• Description of the task
Without skipping anything, write out each record below exactly.

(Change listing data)
━━━━━━━━━━━━━━━━━━━━━━━━━━━━━━

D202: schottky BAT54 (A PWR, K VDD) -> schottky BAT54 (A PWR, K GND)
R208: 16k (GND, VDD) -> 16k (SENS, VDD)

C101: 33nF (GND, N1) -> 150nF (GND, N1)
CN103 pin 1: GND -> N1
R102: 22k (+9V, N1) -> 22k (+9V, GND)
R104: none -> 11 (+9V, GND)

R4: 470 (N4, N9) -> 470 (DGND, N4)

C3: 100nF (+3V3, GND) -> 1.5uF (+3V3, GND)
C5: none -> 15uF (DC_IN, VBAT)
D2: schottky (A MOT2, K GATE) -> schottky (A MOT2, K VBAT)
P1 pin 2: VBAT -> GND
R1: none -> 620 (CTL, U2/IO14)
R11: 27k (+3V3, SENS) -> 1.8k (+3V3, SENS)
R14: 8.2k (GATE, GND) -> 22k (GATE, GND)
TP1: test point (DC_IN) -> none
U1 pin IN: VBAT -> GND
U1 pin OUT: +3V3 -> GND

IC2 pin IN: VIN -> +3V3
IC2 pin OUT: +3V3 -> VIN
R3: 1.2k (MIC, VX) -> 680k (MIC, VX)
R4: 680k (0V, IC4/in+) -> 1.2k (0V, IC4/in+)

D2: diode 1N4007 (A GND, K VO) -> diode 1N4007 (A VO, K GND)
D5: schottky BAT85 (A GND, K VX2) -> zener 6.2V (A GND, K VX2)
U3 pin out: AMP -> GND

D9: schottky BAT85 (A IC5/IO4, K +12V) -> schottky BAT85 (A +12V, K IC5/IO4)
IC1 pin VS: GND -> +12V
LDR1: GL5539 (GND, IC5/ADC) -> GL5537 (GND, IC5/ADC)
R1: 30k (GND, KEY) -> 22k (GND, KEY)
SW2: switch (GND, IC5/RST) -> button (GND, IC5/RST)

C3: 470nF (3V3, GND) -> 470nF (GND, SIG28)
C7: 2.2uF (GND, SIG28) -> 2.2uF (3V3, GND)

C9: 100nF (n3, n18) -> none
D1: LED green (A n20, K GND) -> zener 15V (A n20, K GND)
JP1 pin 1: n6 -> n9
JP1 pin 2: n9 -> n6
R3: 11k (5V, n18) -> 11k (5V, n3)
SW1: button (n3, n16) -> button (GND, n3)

━━━━━━━━━━━━━━━━━━━━━━━━━━━━━━

• Exercise response
D202: schottky BAT54 (A PWR, K VDD) -> schottky BAT54 (A PWR, K GND)
R208: 16k (GND, VDD) -> 16k (SENS, VDD)

C101: 33nF (GND, N1) -> 150nF (GND, N1)
CN103 pin 1: GND -> N1
R102: 22k (+9V, N1) -> 22k (+9V, GND)
R104: none -> 11 (+9V, GND)

R4: 470 (N4, N9) -> 470 (DGND, N4)

C3: 100nF (+3V3, GND) -> 1.5uF (+3V3, GND)
C5: none -> 15uF (DC_IN, VBAT)
D2: schottky (A MOT2, K GATE) -> schottky (A MOT2, K VBAT)
P1 pin 2: VBAT -> GND
R1: none -> 620 (CTL, U2/IO14)
R11: 27k (+3V3, SENS) -> 1.8k (+3V3, SENS)
R14: 8.2k (GATE, GND) -> 22k (GATE, GND)
TP1: test point (DC_IN) -> none
U1 pin IN: VBAT -> GND
U1 pin OUT: +3V3 -> GND

IC2 pin IN: VIN -> +3V3
IC2 pin OUT: +3V3 -> VIN
R3: 1.2k (MIC, VX) -> 680k (MIC, VX)
R4: 680k (0V, IC4/in+) -> 1.2k (0V, IC4/in+)

D2: diode 1N4007 (A GND, K VO) -> diode 1N4007 (A VO, K GND)
D5: schottky BAT85 (A GND, K VX2) -> zener 6.2V (A GND, K VX2)
U3 pin out: AMP -> GND

D9: schottky BAT85 (A IC5/IO4, K +12V) -> schottky BAT85 (A +12V, K IC5/IO4)
IC1 pin VS: GND -> +12V
LDR1: GL5539 (GND, IC5/ADC) -> GL5537 (GND, IC5/ADC)
R1: 30k (GND, KEY) -> 22k (GND, KEY)
SW2: switch (GND, IC5/RST) -> button (GND, IC5/RST)

C3: 470nF (3V3, GND) -> 470nF (GND, SIG28)
C7: 2.2uF (GND, SIG28) -> 2.2uF (3V3, GND)

C9: 100nF (n3, n18) -> none
D1: LED green (A n20, K GND) -> zener 15V (A n20, K GND)
JP1 pin 1: n6 -> n9
JP1 pin 2: n9 -> n6
R3: 11k (5V, n18) -> 11k (5V, n3)
SW1: button (n3, n16) -> button (GND, n3)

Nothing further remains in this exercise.